== Supplied data ==
- Opening Delimiter -
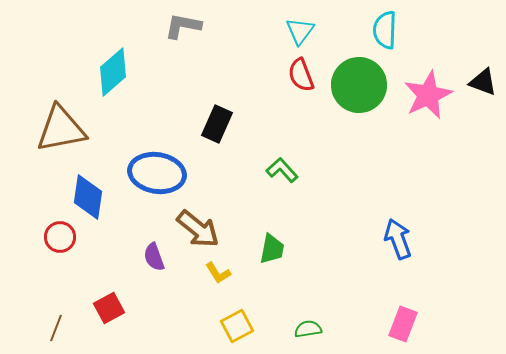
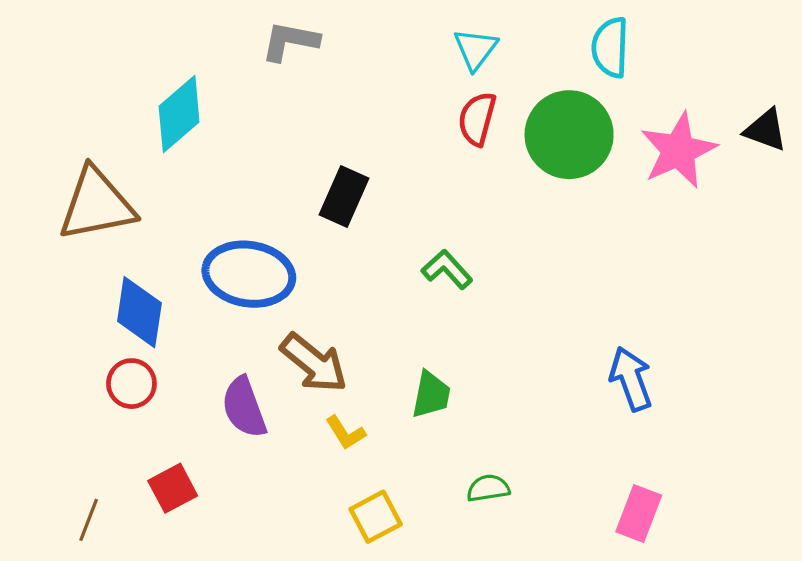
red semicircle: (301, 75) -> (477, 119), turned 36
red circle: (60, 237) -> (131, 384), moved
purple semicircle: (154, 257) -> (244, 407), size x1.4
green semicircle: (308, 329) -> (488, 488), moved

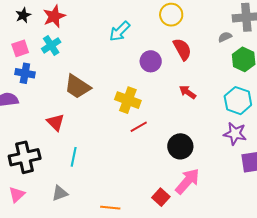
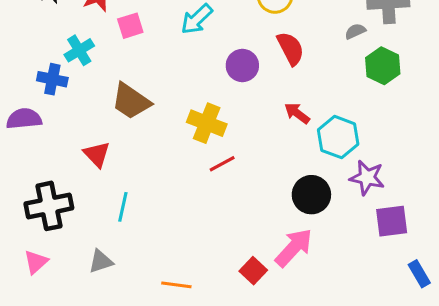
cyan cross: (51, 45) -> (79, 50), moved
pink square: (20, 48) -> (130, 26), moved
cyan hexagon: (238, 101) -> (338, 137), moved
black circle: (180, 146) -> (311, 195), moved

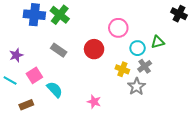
- Closing Delimiter -
== Assigned task ==
Please output each line above exactly and omit all images.

== Written response ==
red semicircle: (301, 75) -> (477, 119), turned 36
red circle: (60, 237) -> (131, 384), moved
purple semicircle: (154, 257) -> (244, 407), size x1.4
green semicircle: (308, 329) -> (488, 488), moved

cyan cross: (51, 45) -> (79, 50), moved
pink square: (20, 48) -> (130, 26), moved
cyan hexagon: (238, 101) -> (338, 137), moved
black circle: (180, 146) -> (311, 195), moved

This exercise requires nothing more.